* BEGIN RECORDS SHOWN *

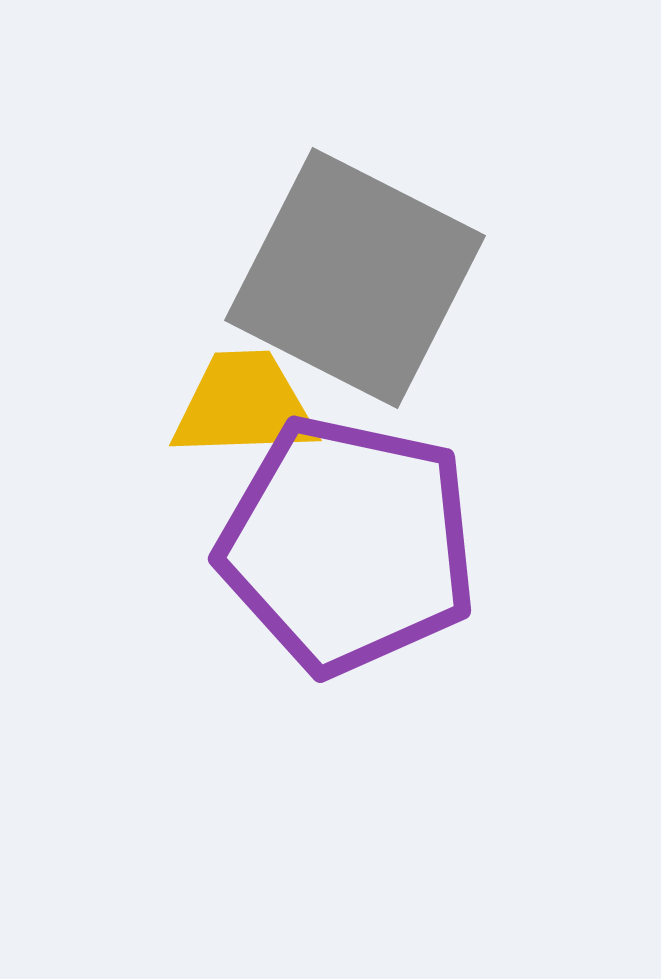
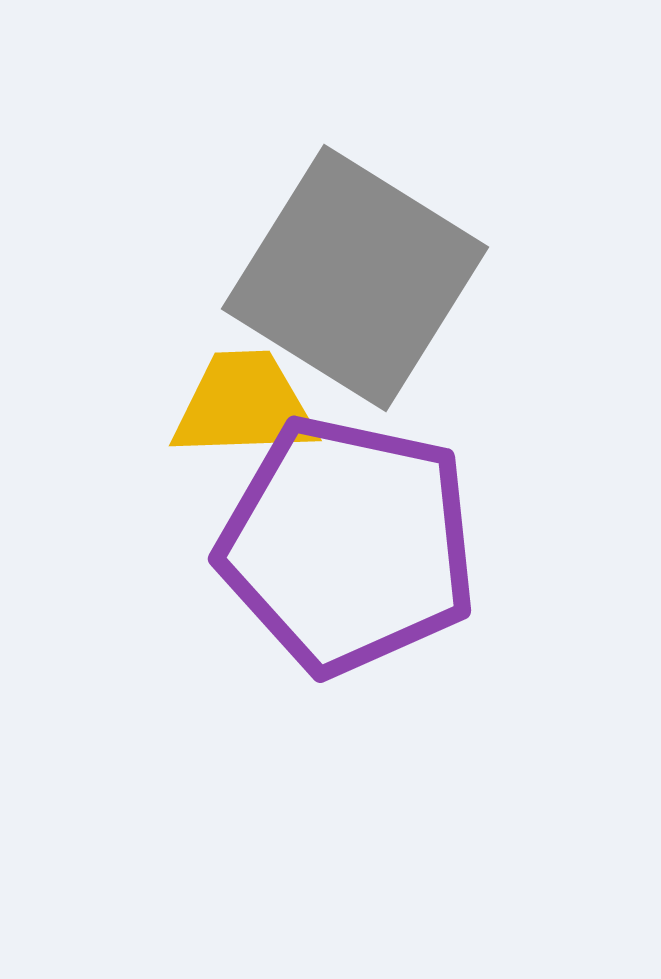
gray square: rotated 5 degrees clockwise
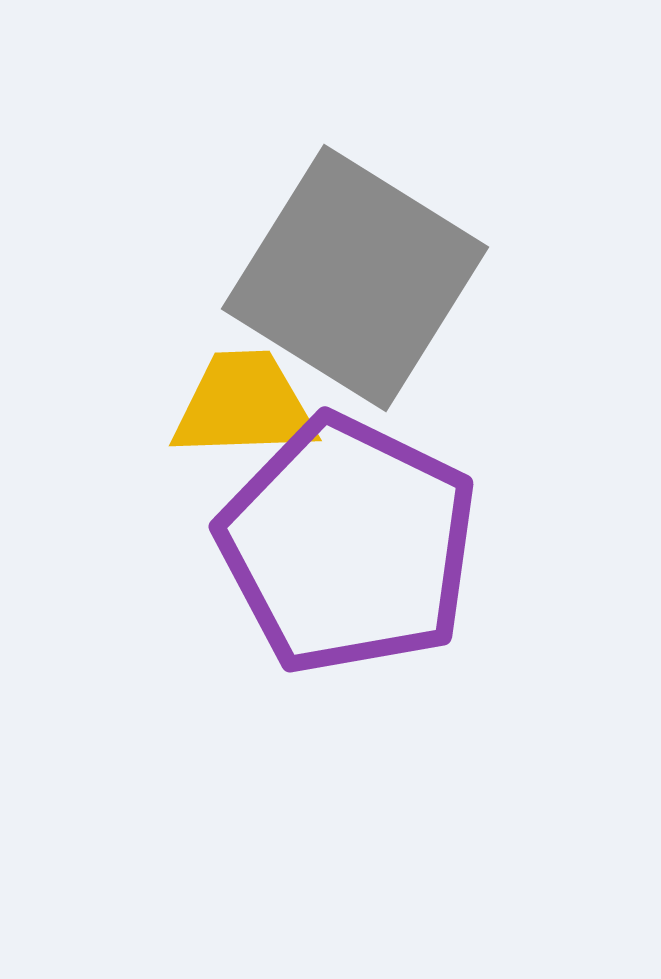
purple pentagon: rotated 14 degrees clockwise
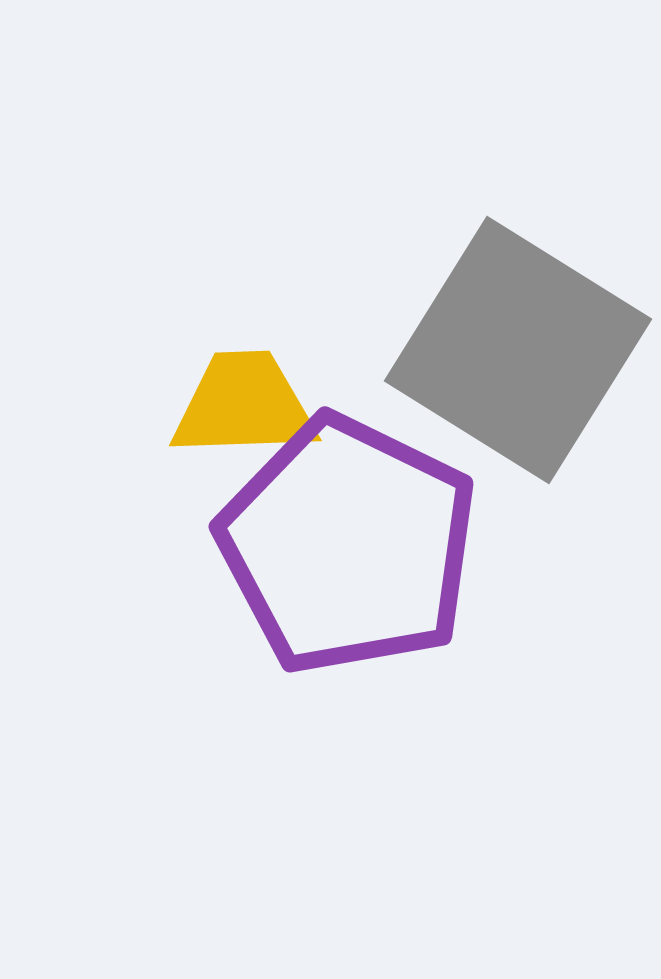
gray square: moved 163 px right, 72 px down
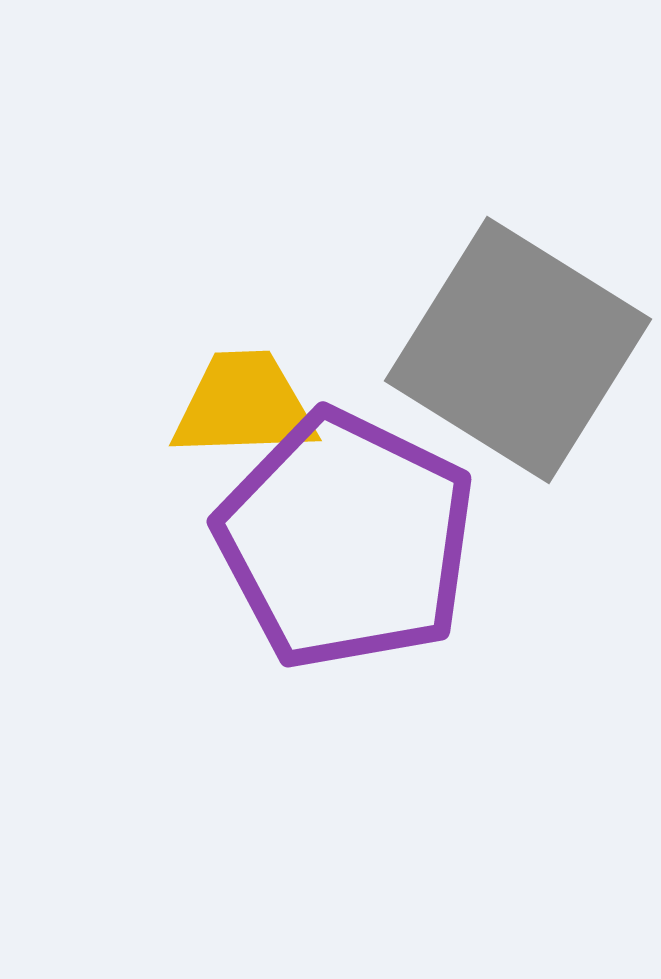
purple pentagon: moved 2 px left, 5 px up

* END RECORDS SHOWN *
* BEGIN RECORDS SHOWN *

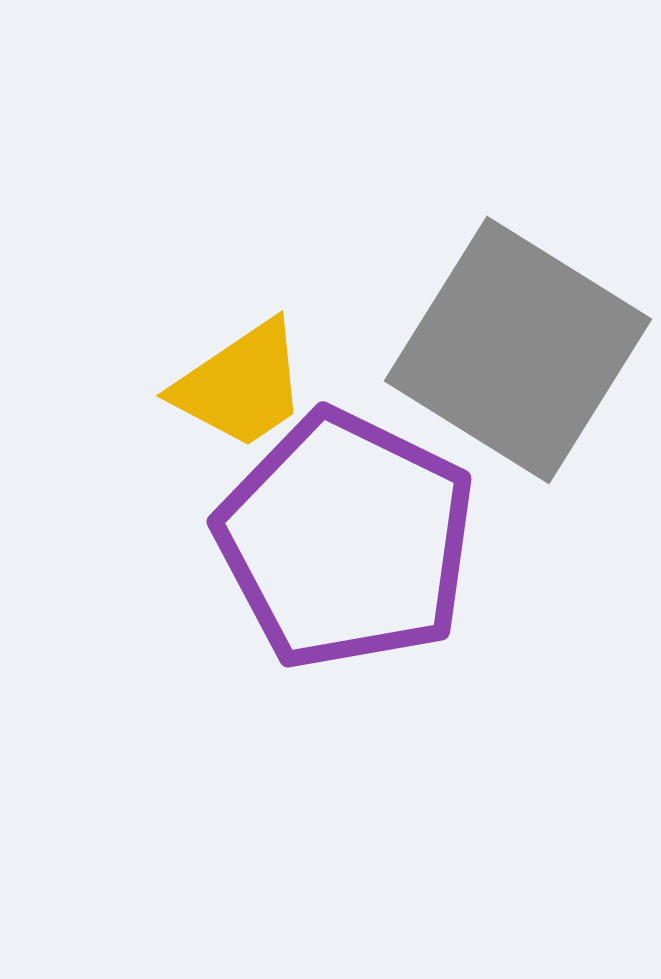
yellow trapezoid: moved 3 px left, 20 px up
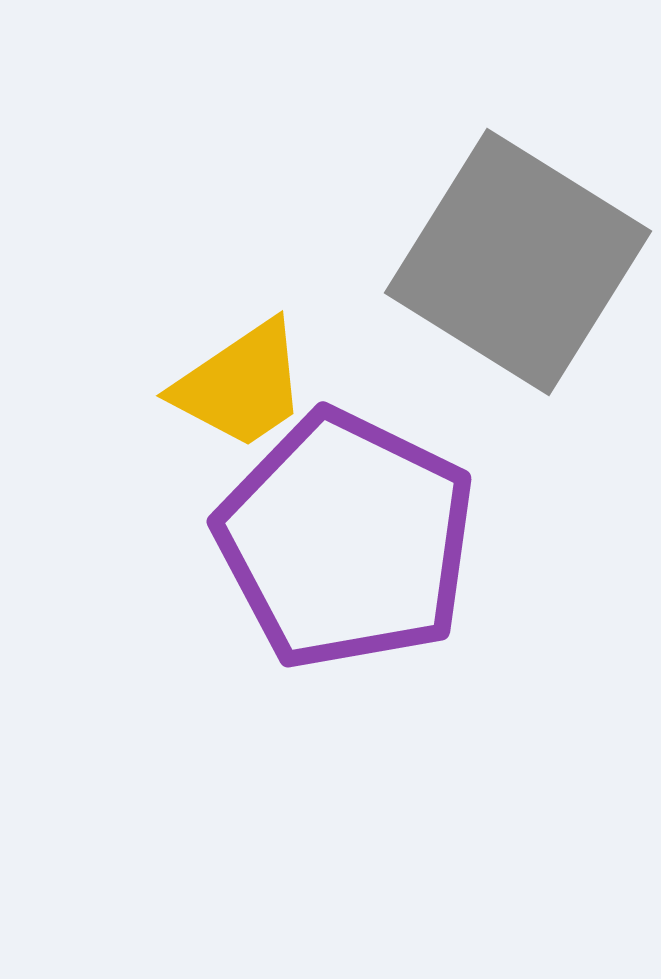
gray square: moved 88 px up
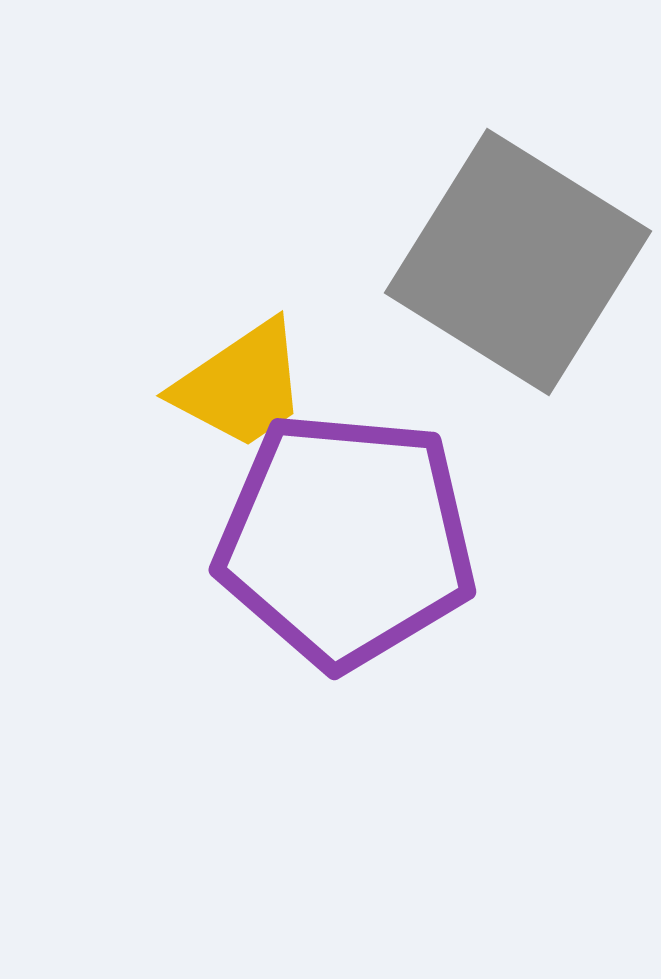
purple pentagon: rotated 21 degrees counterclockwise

* END RECORDS SHOWN *
* BEGIN RECORDS SHOWN *

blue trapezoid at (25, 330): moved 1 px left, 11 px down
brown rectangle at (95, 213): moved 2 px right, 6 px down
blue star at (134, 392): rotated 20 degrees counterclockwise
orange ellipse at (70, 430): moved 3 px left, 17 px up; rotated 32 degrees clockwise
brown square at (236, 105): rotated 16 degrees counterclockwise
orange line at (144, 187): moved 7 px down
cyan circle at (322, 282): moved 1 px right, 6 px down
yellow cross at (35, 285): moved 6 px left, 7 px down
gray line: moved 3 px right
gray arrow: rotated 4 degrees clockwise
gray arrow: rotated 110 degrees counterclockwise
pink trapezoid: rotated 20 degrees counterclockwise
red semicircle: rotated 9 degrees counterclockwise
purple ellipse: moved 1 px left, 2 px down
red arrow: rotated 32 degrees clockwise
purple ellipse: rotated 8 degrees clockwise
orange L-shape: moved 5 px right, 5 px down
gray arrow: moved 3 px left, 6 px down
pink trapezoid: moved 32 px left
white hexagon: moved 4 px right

* END RECORDS SHOWN *

DIRECTIONS FOR THIS TASK: Put the lines of the records from the line with "gray square: moved 88 px up" to the line with "purple pentagon: rotated 21", both ends included, into a JSON list of strings with one string per line and no blank lines. Leave the pictures out of the answer.

CORRECT ANSWER:
[
  "gray square: moved 88 px up",
  "purple pentagon: rotated 21 degrees counterclockwise"
]